Task to complete: Would you copy exactly the lines in the data below from the one that has "grey 1x2 plate [238,313,362,388]" through the one that has "brown 1x2 tile", dropping any pictures?
(Extracted data Opens)
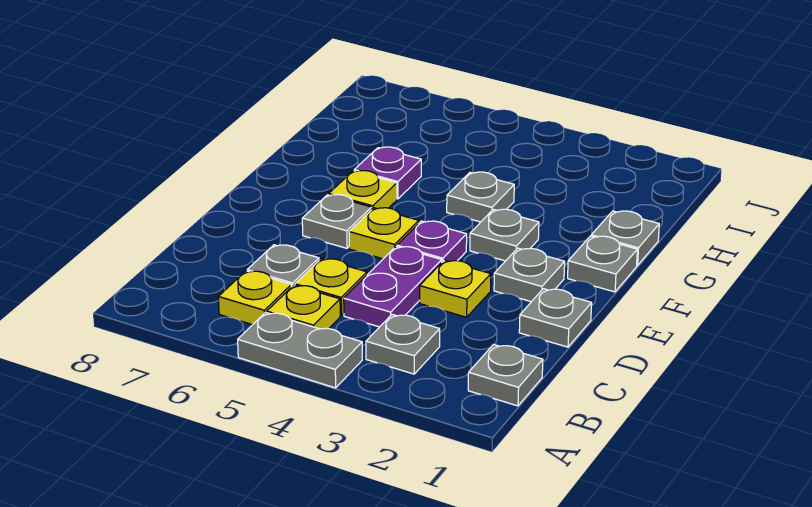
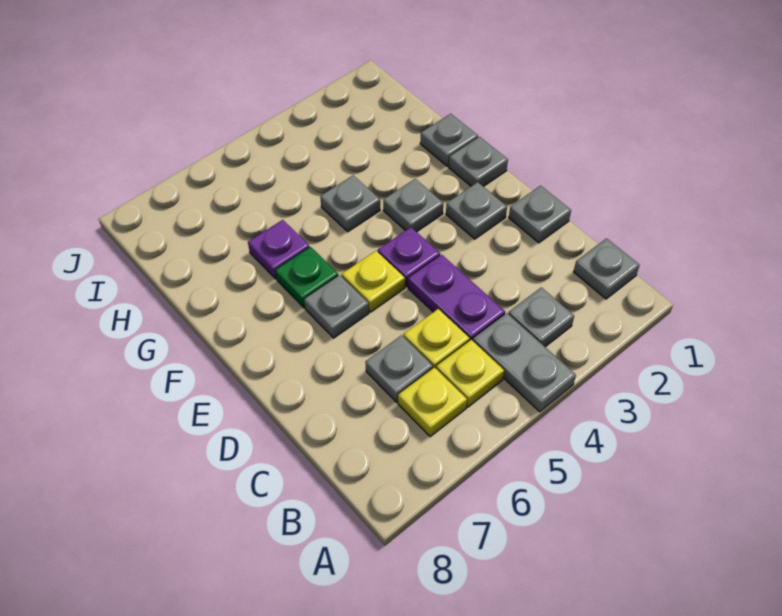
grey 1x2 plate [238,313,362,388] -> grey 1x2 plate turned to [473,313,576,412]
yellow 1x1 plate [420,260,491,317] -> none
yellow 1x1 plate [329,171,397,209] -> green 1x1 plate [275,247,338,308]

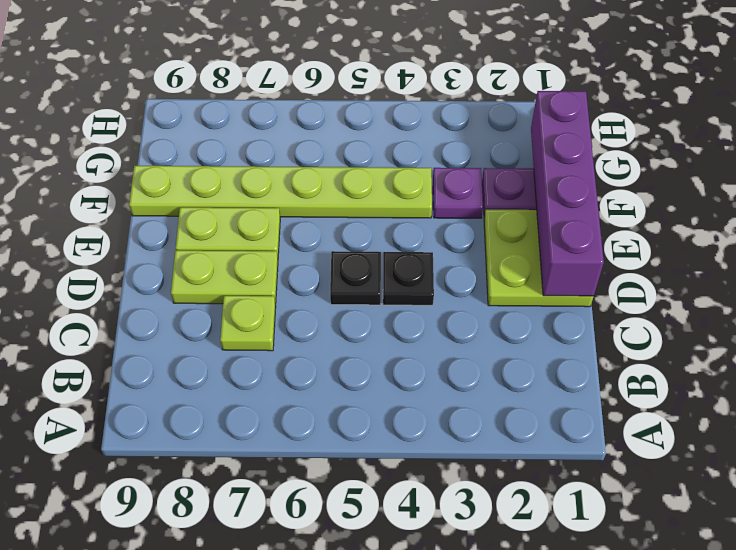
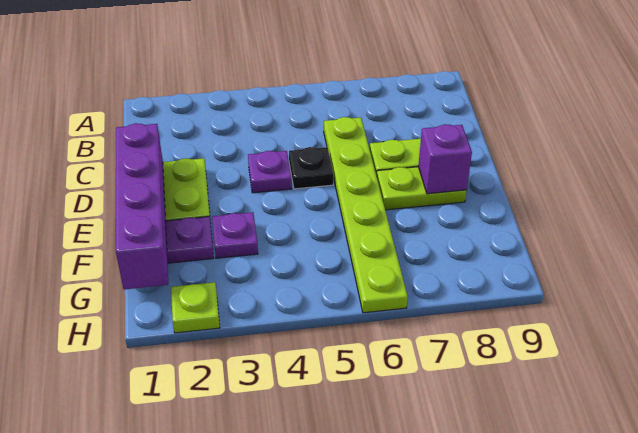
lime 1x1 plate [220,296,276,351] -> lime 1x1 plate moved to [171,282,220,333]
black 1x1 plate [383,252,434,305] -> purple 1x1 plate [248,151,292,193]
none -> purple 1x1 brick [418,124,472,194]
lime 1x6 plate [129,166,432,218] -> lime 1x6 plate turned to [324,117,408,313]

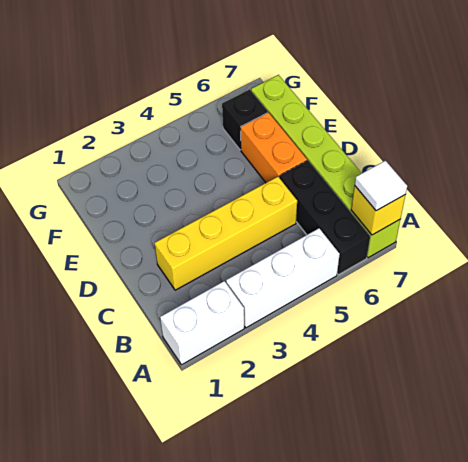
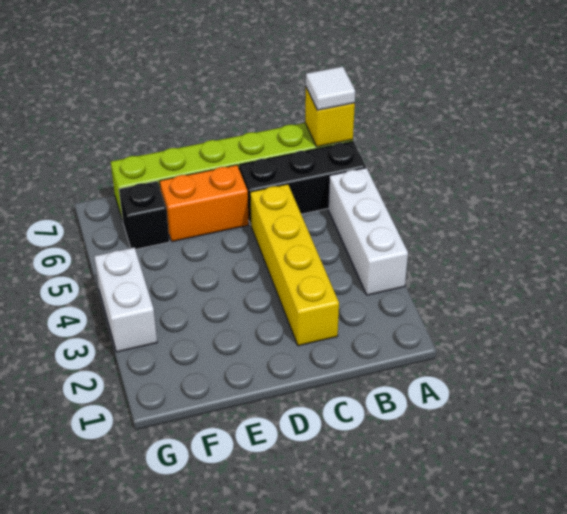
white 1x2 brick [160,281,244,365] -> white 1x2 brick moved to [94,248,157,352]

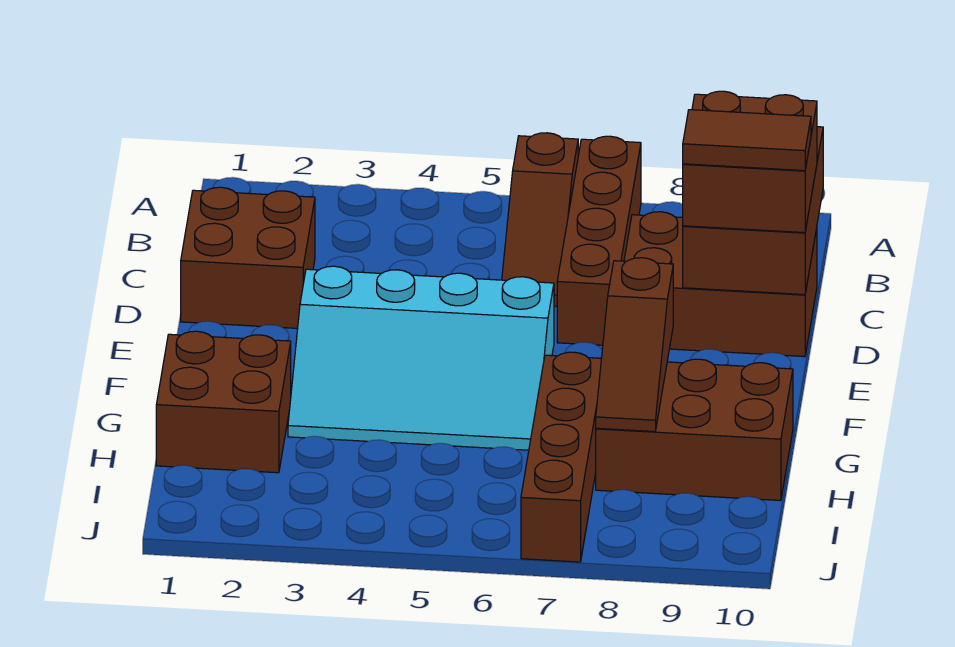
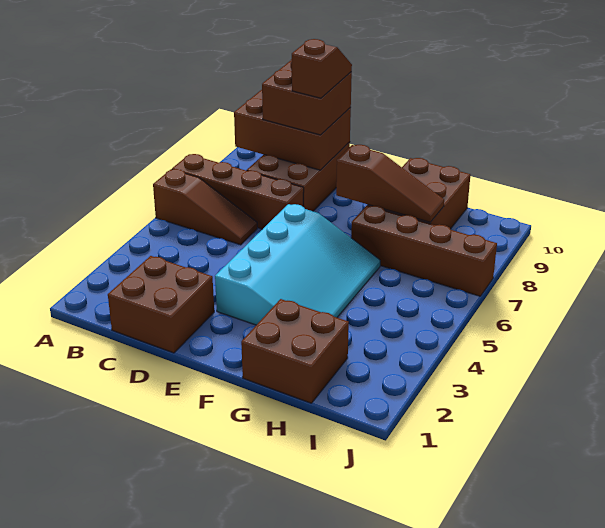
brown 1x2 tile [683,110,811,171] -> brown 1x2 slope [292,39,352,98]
(Extracted data Closes)
(Extracted data Opens)
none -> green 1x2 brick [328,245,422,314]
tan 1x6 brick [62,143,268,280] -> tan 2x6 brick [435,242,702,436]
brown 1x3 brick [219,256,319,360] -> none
(Extracted data Closes)
Expected answer:
grey 1x2 plate [238,313,362,388] -> grey 1x2 plate turned to [473,313,576,412]
yellow 1x1 plate [420,260,491,317] -> none
yellow 1x1 plate [329,171,397,209] -> green 1x1 plate [275,247,338,308]

lime 1x1 plate [220,296,276,351] -> lime 1x1 plate moved to [171,282,220,333]
black 1x1 plate [383,252,434,305] -> purple 1x1 plate [248,151,292,193]
none -> purple 1x1 brick [418,124,472,194]
lime 1x6 plate [129,166,432,218] -> lime 1x6 plate turned to [324,117,408,313]

white 1x2 brick [160,281,244,365] -> white 1x2 brick moved to [94,248,157,352]

brown 1x2 tile [683,110,811,171] -> brown 1x2 slope [292,39,352,98]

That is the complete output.